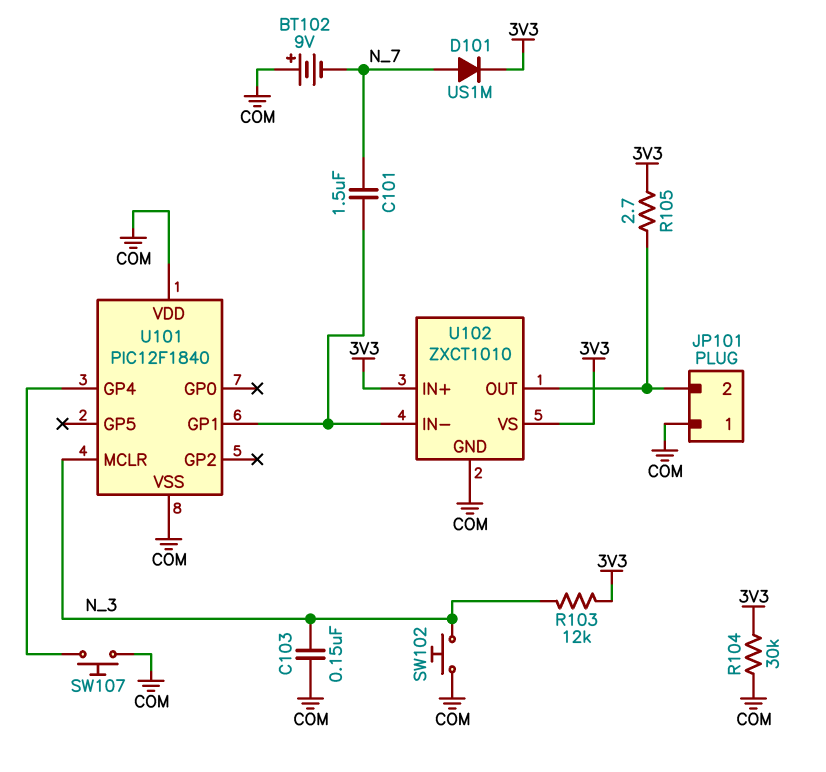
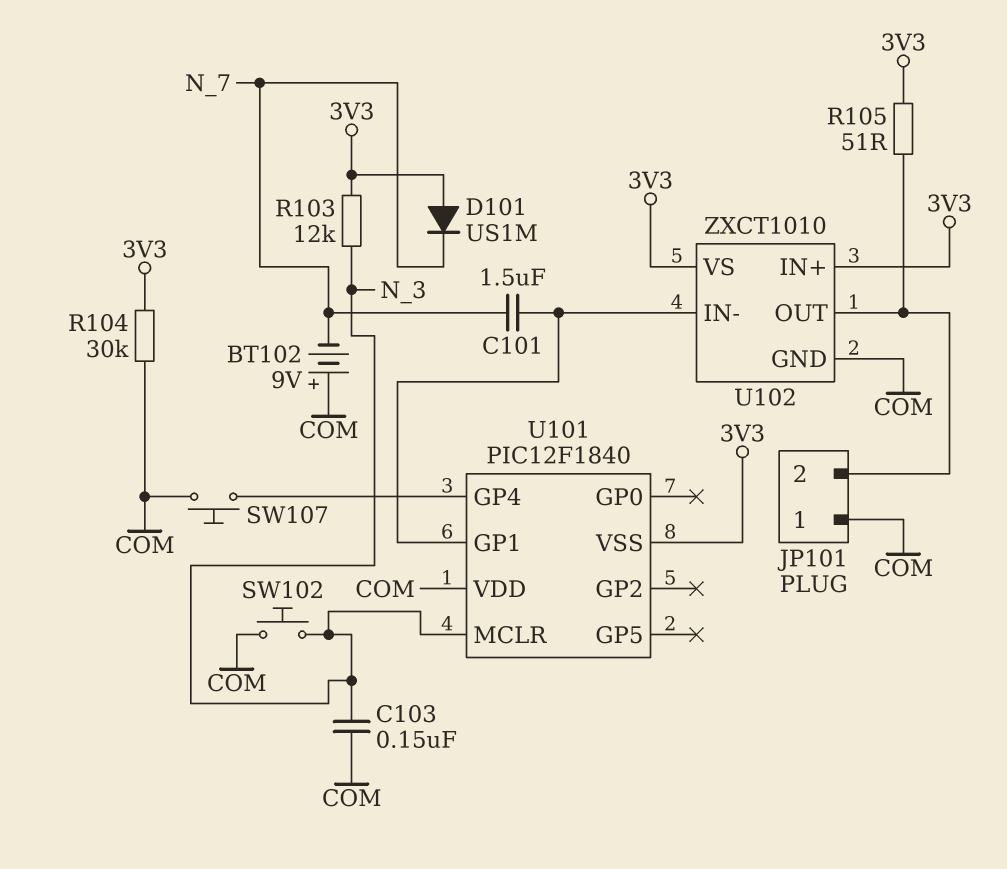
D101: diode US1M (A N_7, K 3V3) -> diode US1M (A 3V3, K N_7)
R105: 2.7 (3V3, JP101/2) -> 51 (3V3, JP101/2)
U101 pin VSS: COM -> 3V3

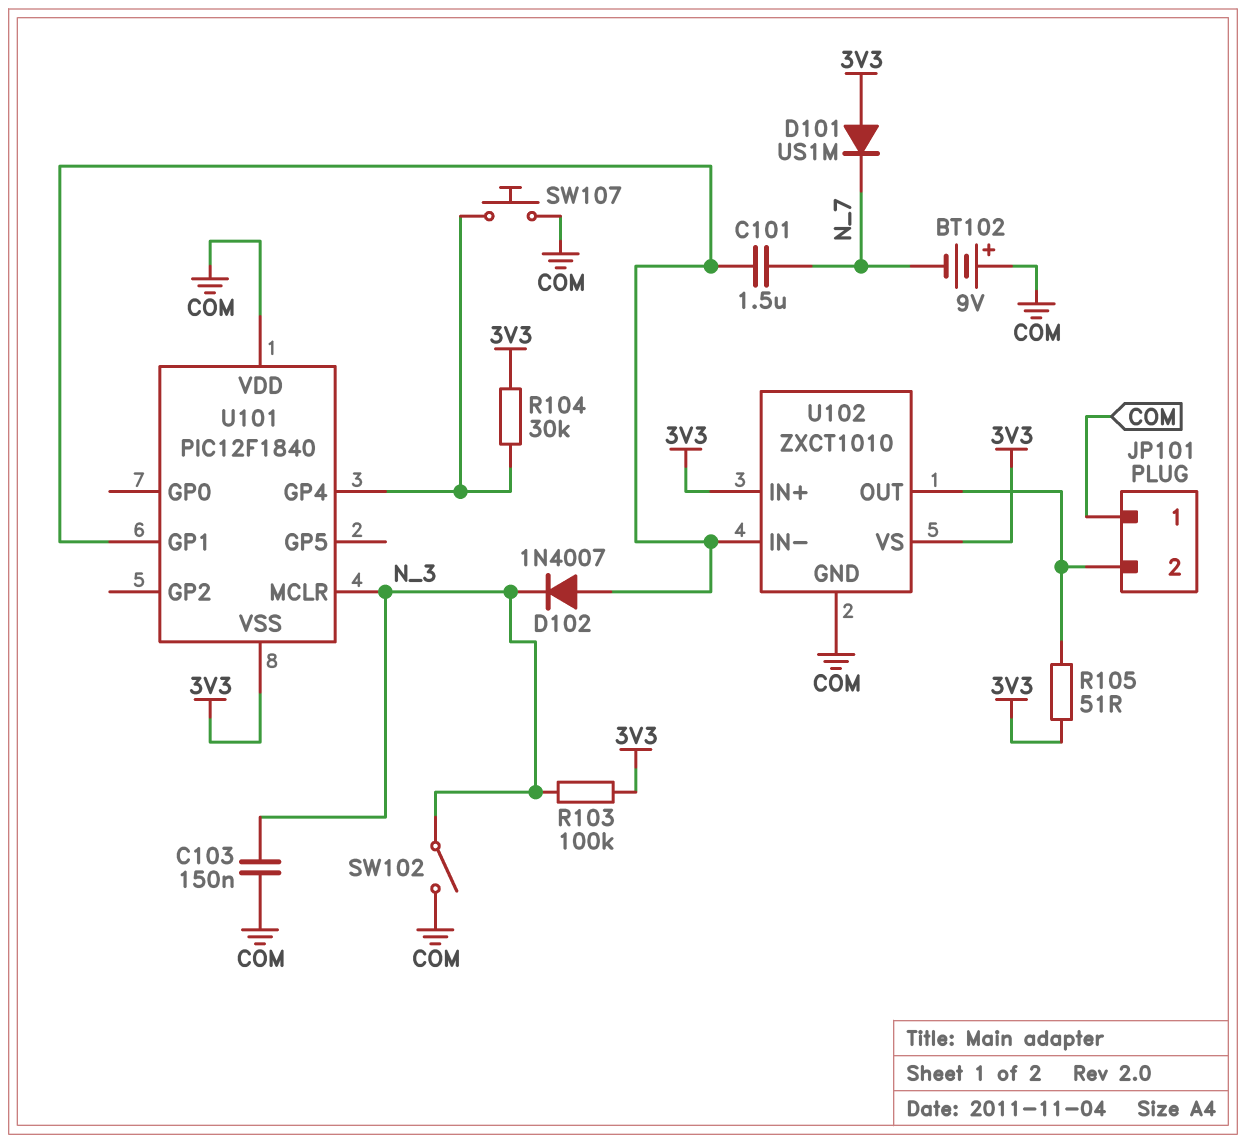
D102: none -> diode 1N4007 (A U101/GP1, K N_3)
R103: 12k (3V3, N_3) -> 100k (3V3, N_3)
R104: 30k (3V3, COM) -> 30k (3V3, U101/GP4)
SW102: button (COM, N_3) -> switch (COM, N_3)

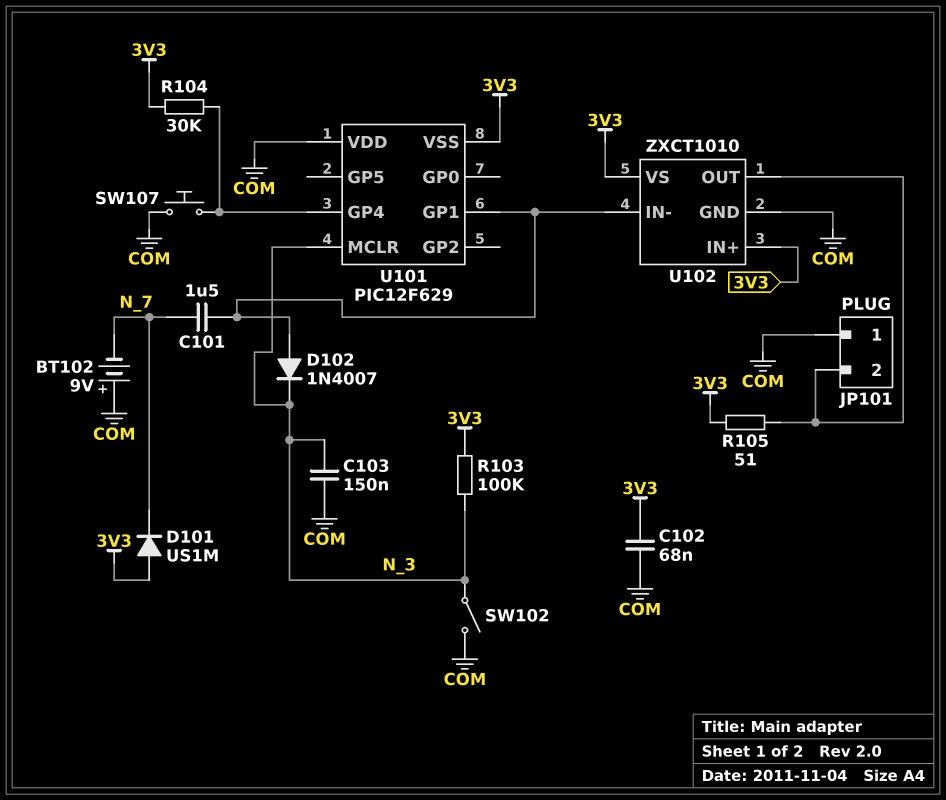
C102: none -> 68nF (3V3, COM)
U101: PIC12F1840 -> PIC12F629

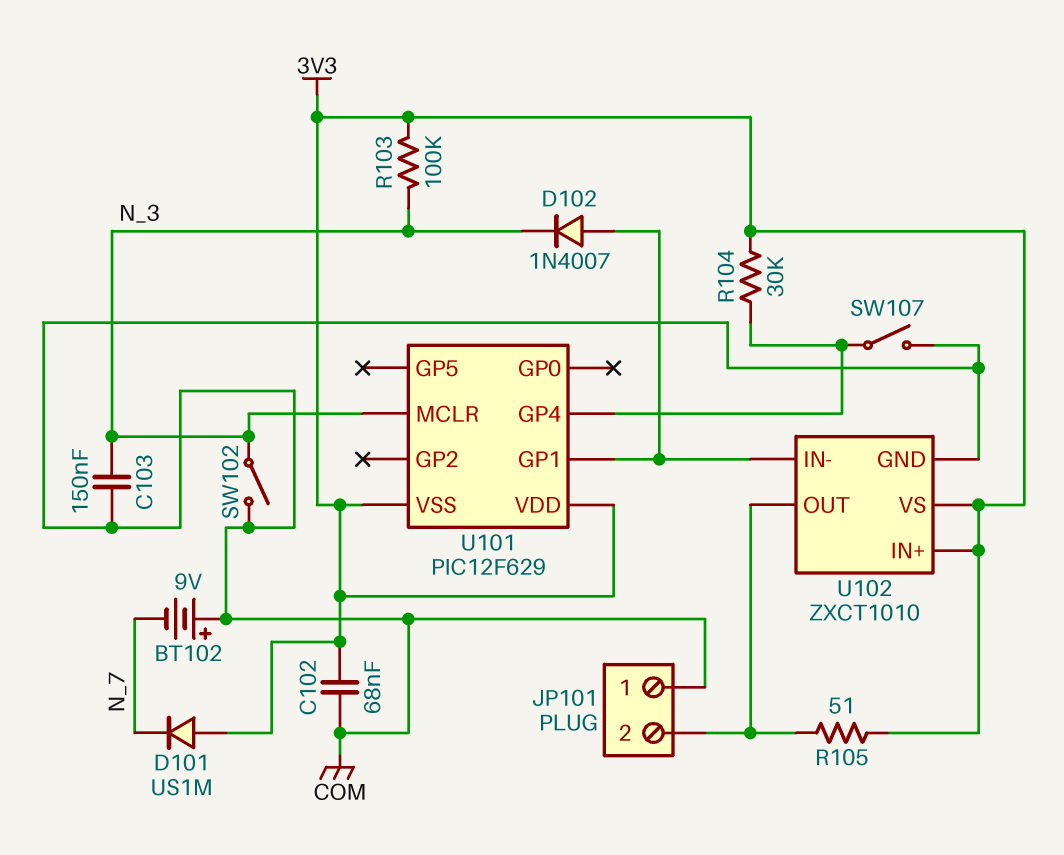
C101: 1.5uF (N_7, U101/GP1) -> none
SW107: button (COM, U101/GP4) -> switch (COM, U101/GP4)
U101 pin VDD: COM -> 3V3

============================================================

PROBLEM REQUIREMENTS
Omit the pictures; set down each record exactly.

YOUR SOLUTION
D101: diode US1M (A N_7, K 3V3) -> diode US1M (A 3V3, K N_7)
R105: 2.7 (3V3, JP101/2) -> 51 (3V3, JP101/2)
U101 pin VSS: COM -> 3V3

D102: none -> diode 1N4007 (A U101/GP1, K N_3)
R103: 12k (3V3, N_3) -> 100k (3V3, N_3)
R104: 30k (3V3, COM) -> 30k (3V3, U101/GP4)
SW102: button (COM, N_3) -> switch (COM, N_3)

C102: none -> 68nF (3V3, COM)
U101: PIC12F1840 -> PIC12F629

C101: 1.5uF (N_7, U101/GP1) -> none
SW107: button (COM, U101/GP4) -> switch (COM, U101/GP4)
U101 pin VDD: COM -> 3V3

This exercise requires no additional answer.